* Assigned task
Leave out the pictures, and reproduce exactly the lines from the line containing "none -> cyan plate F7 level 1" through the final line of the entries.
Material supplied Block Start
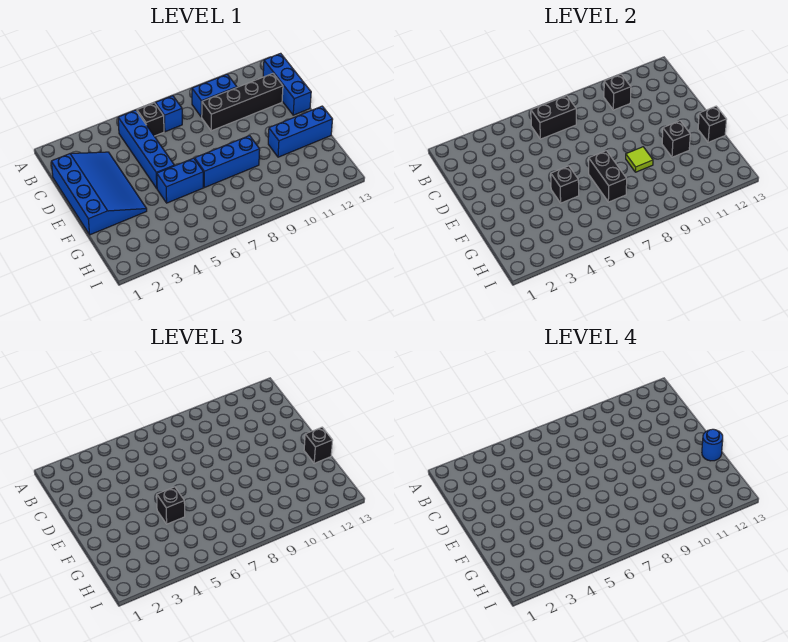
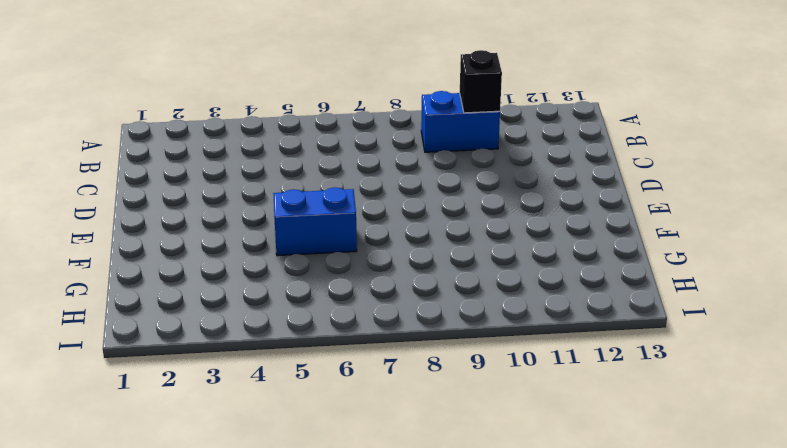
none -> blue brick B5:E5 level 1
none -> black brick B6 level 1
none -> blue brick B7 level 1

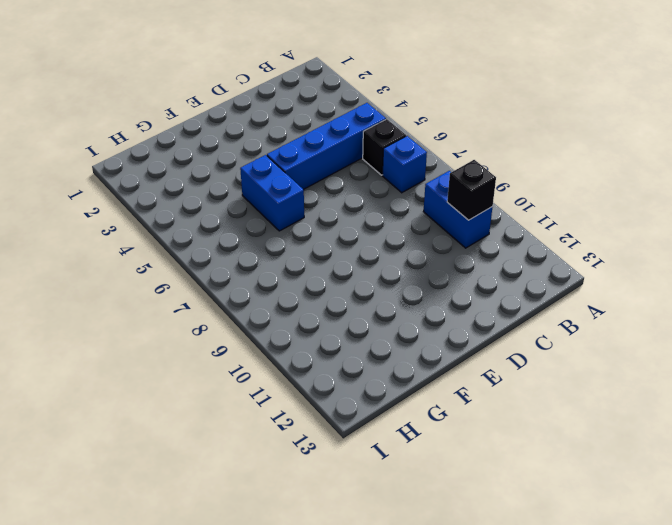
none -> blue brick B13:D13 level 1
none -> blue slope C1:F3 level 1 top 1
none -> black brick C9:C12 level 1

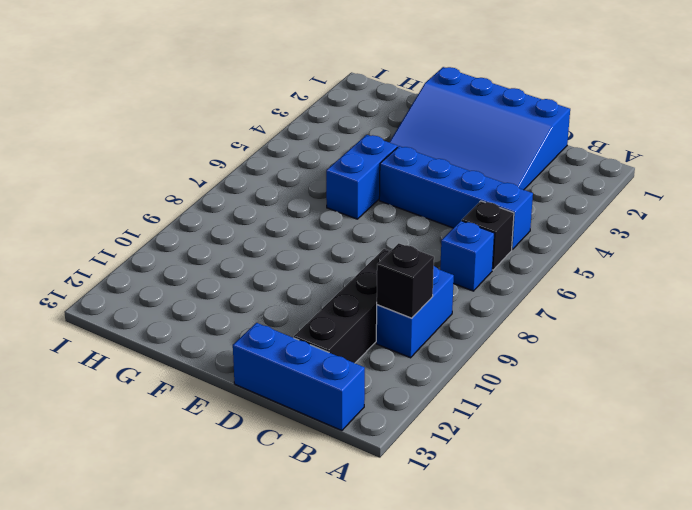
none -> blue brick F7:F9 level 1
none -> blue brick F11:F13 level 1
none -> black brick B6:B7 level 2

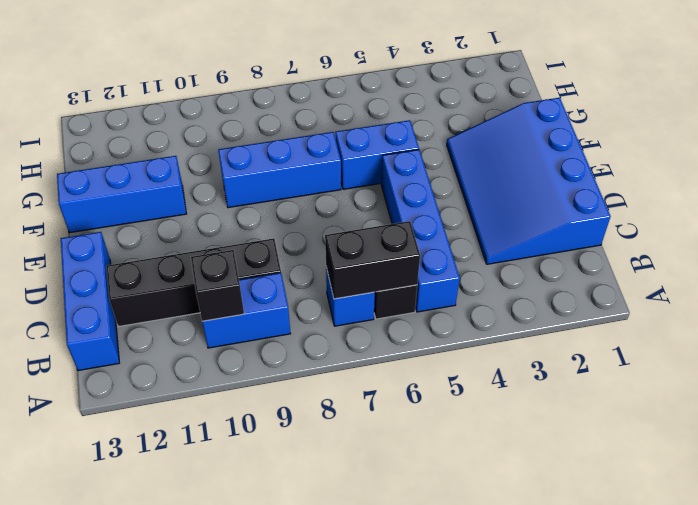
none -> black brick F5 level 2
none -> black brick F7:G7 level 2
none -> lime tile F9 level 2

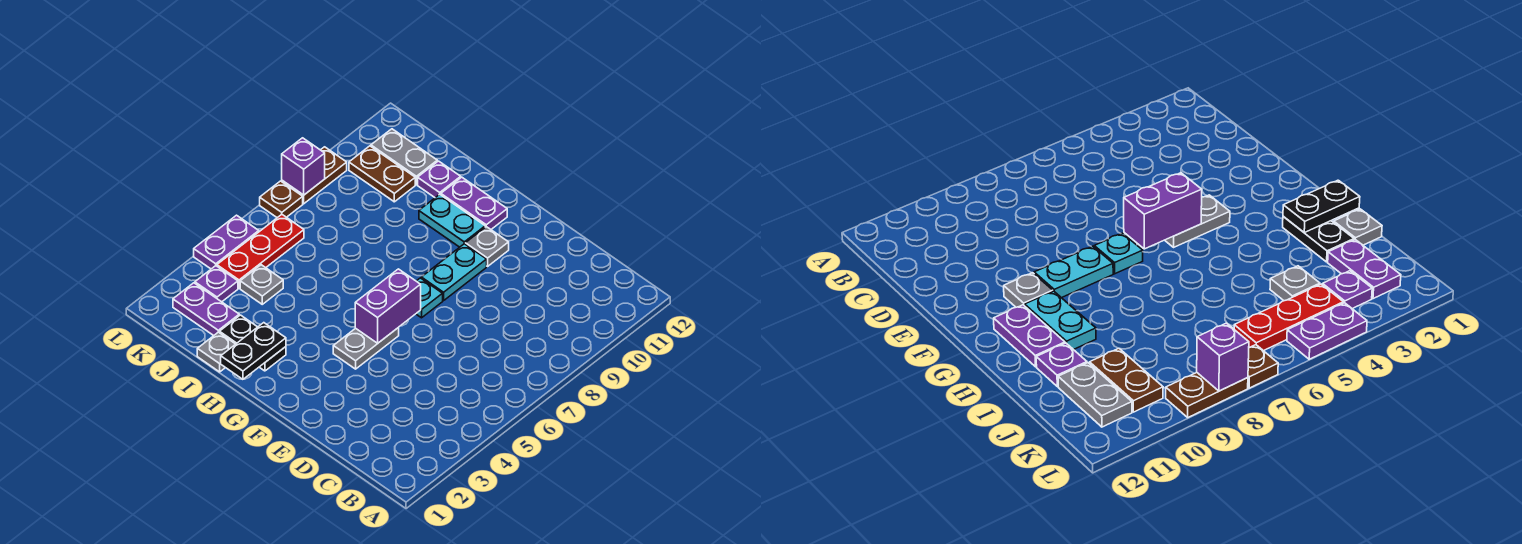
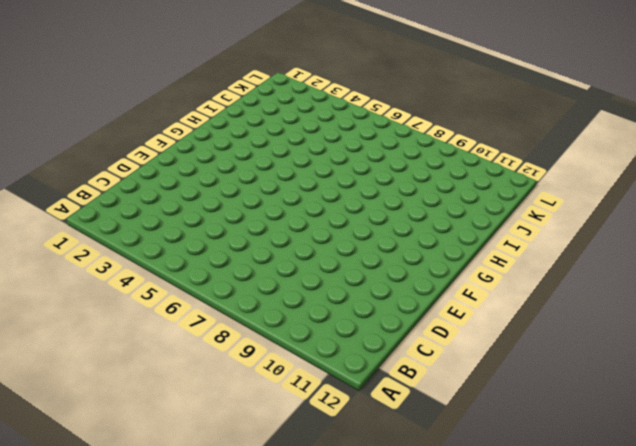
none -> grey plate F4:F5 level 1
none -> cyan plate F7 level 1
none -> cyan plate F8:F9 level 1

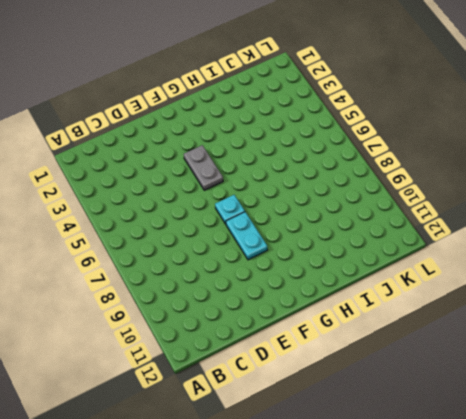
none -> grey plate F10 level 1
none -> cyan plate G10:H10 level 1
none -> purple plate G11:H11 level 1

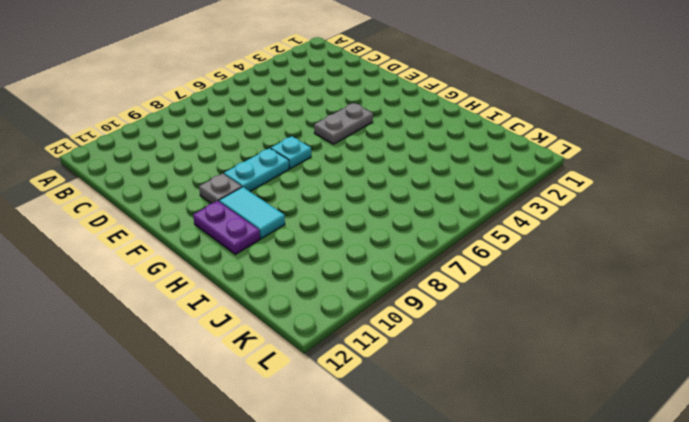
cyan tile G10:H10 level 1 -> cyan plate G10:H10 level 1
none -> black plate H2:I2 level 1
none -> grey plate I1 level 1
none -> purple plate I11 level 1

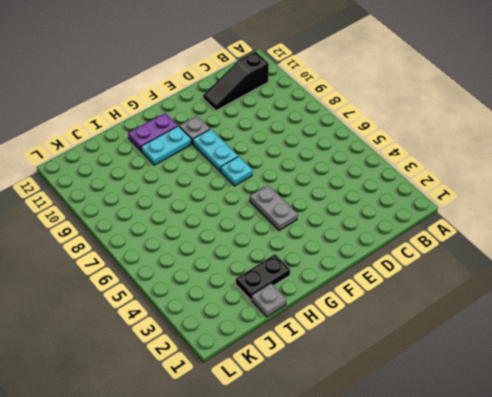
black slope B11:D11 level 1 top B -> none
none -> purple plate I11 level 1
none -> purple plate J2:K2 level 1
none -> grey plate J4 level 1

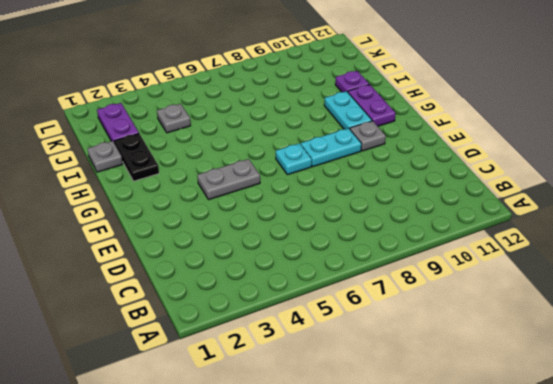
none -> brown plate J10:K10 level 1
none -> grey plate J11:K11 level 1
none -> purple plate K3 level 1

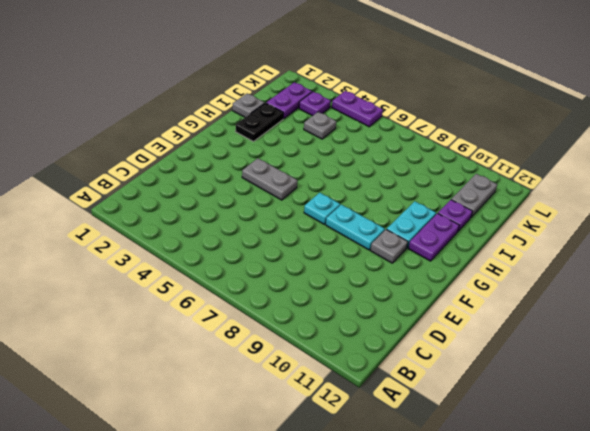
none -> brown plate J10:K10 level 1
none -> red plate K4:K6 level 1
none -> brown plate L7 level 1

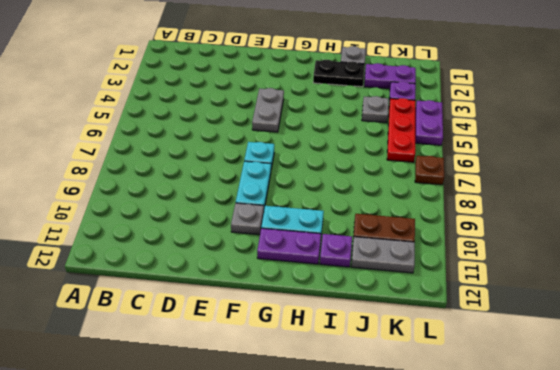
none -> brown plate L8:L9 level 1
none -> purple brick F5:F6 level 2
none -> black plate H1:H2 level 2

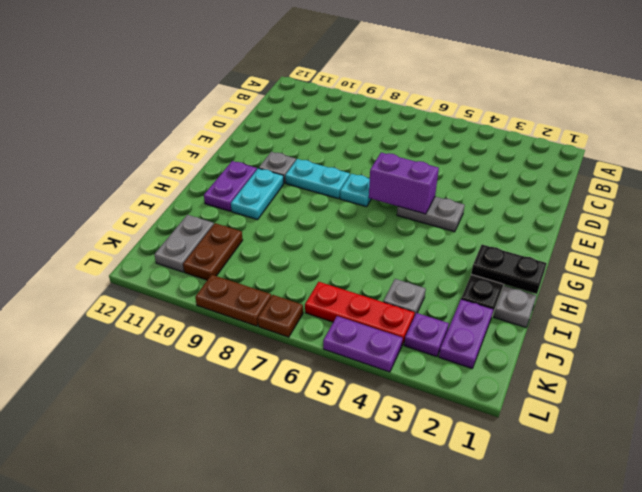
none -> purple plate I11 level 1
none -> purple brick L8 level 2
Material supplied Block End
* Solution
none -> cyan plate F7 level 1
none -> cyan plate F8:F9 level 1

none -> grey plate F10 level 1
none -> cyan plate G10:H10 level 1
none -> purple plate G11:H11 level 1

cyan tile G10:H10 level 1 -> cyan plate G10:H10 level 1
none -> black plate H2:I2 level 1
none -> grey plate I1 level 1
none -> purple plate I11 level 1

black slope B11:D11 level 1 top B -> none
none -> purple plate I11 level 1
none -> purple plate J2:K2 level 1
none -> grey plate J4 level 1

none -> brown plate J10:K10 level 1
none -> grey plate J11:K11 level 1
none -> purple plate K3 level 1

none -> brown plate J10:K10 level 1
none -> red plate K4:K6 level 1
none -> brown plate L7 level 1

none -> brown plate L8:L9 level 1
none -> purple brick F5:F6 level 2
none -> black plate H1:H2 level 2

none -> purple plate I11 level 1
none -> purple brick L8 level 2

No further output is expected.